(Material for this task Opens)
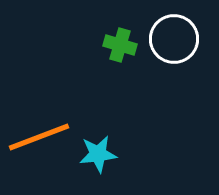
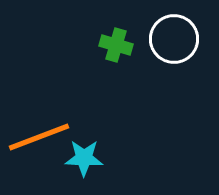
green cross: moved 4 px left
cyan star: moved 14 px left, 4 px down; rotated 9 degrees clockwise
(Material for this task Closes)
(Material for this task Opens)
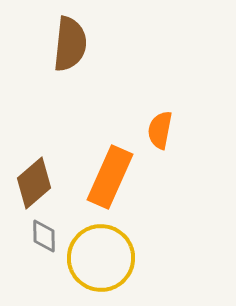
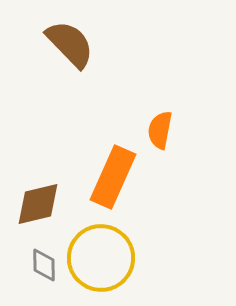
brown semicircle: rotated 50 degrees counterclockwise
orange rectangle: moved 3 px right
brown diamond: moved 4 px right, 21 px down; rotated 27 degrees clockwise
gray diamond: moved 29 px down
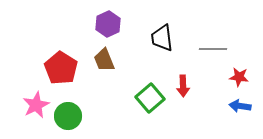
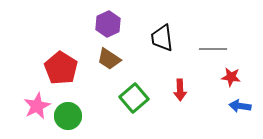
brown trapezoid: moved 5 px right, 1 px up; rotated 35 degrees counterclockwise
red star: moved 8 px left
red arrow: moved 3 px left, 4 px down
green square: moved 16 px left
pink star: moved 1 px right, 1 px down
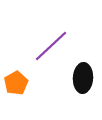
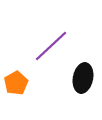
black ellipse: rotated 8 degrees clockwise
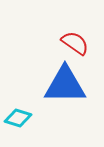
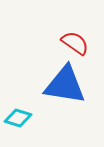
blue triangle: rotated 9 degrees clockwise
(Material for this task Closes)
▸ Action item: Print from the line containing "red arrow: moved 3 px left, 4 px down" through the line containing "blue triangle: rotated 9 degrees clockwise" in the data above, exactly as the lines stand, and omit every picture.

▸ Task output:
red arrow: moved 3 px left, 4 px down
green square: moved 16 px left
pink star: moved 1 px right, 1 px down
black ellipse: rotated 8 degrees clockwise
blue triangle: rotated 9 degrees clockwise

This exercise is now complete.